◆ WHAT YOU SHOULD DO ◆
Tell how many lines of the data below have the string "DGND" in them. Say nothing more.

◆ PROVIDED ENTRIES ◆

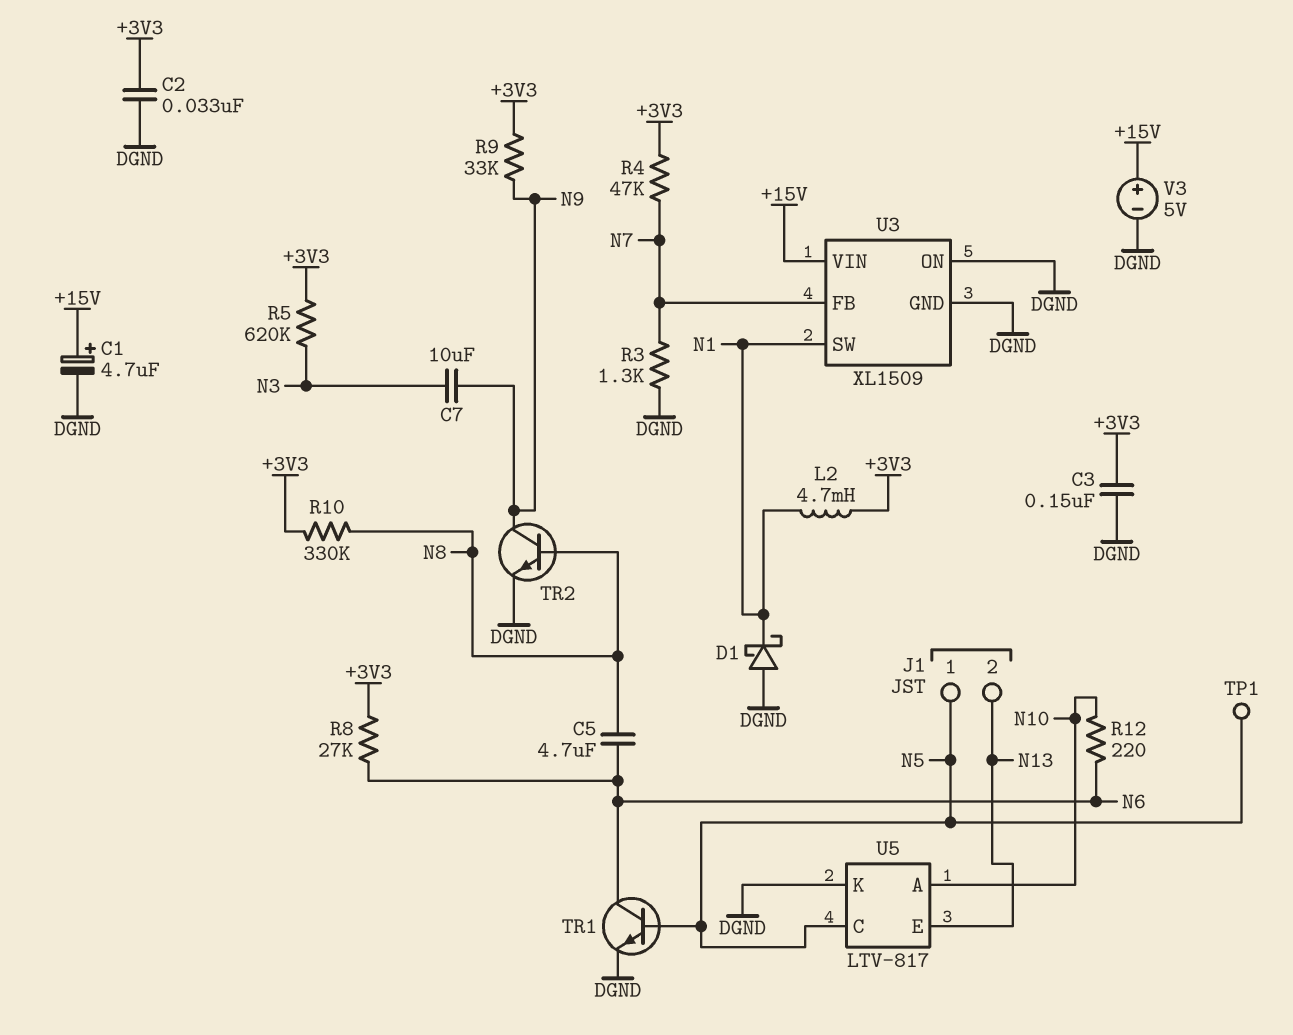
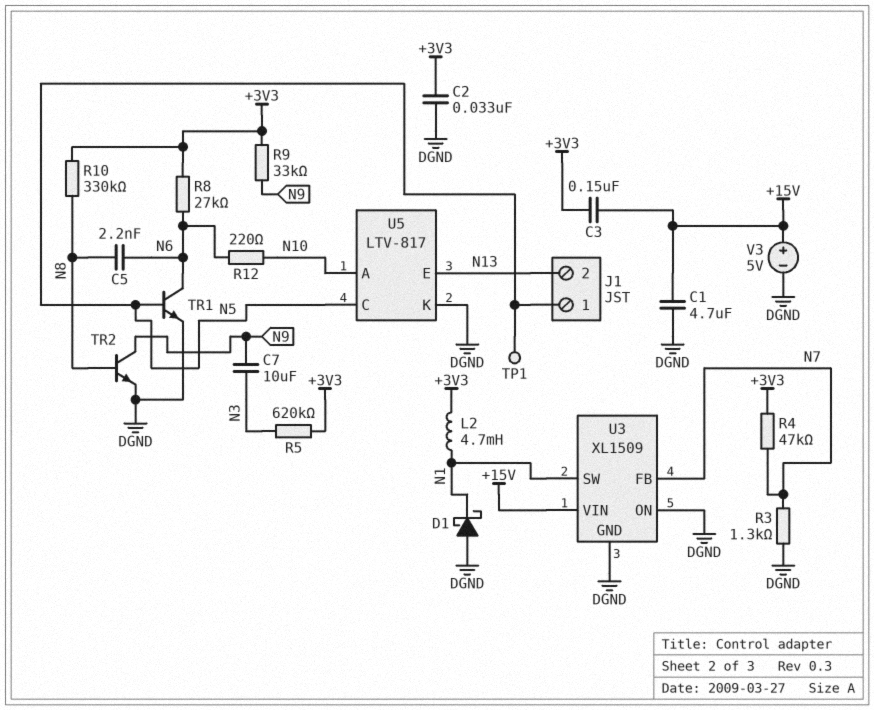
C1: 4.7uF (plus +15V, minus DGND) -> 4.7uF (+15V, DGND)
C3: 150nF (+3V3, DGND) -> 150nF (+3V3, +15V)
C5: 4.7uF (N6, N8) -> 2.2nF (N6, N8)

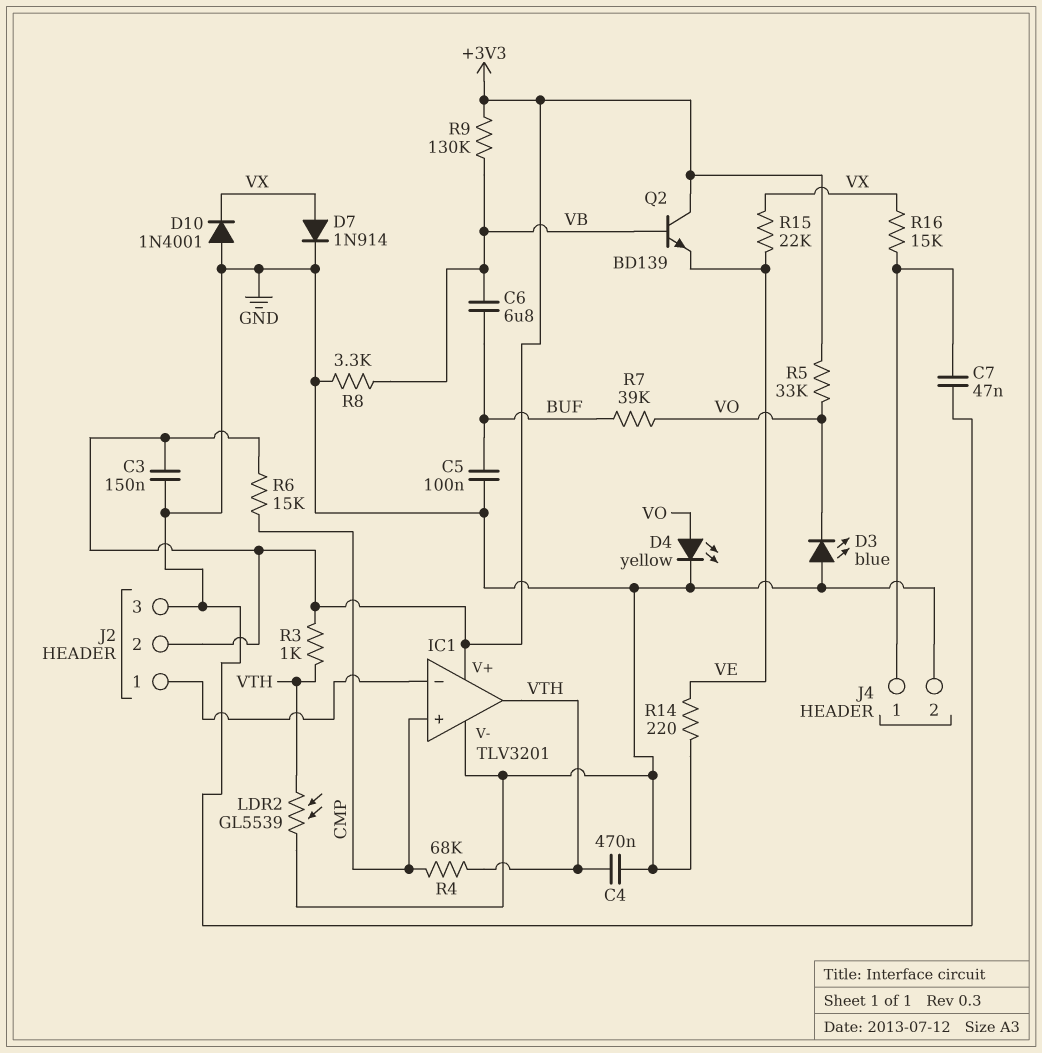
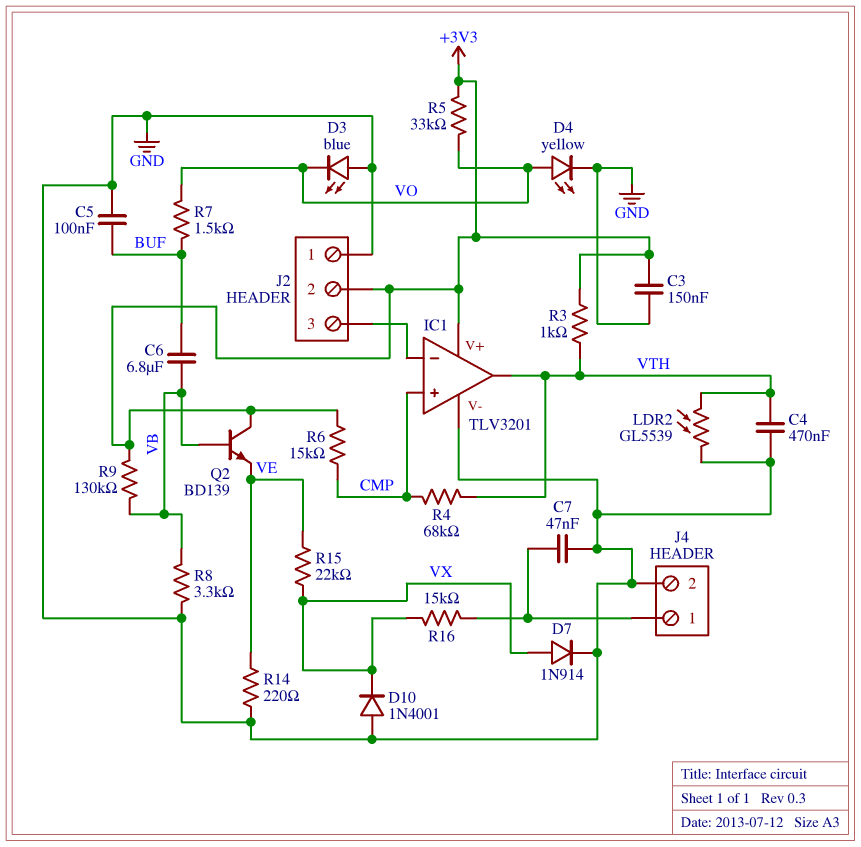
J2 pin 1: IC1/in- -> GND
J2 pin 3: GND -> IC1/in-
R7: 39k (BUF, VO) -> 1.5k (BUF, VO)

◆ RESPONSE FOR THIS EXERCISE ◆
2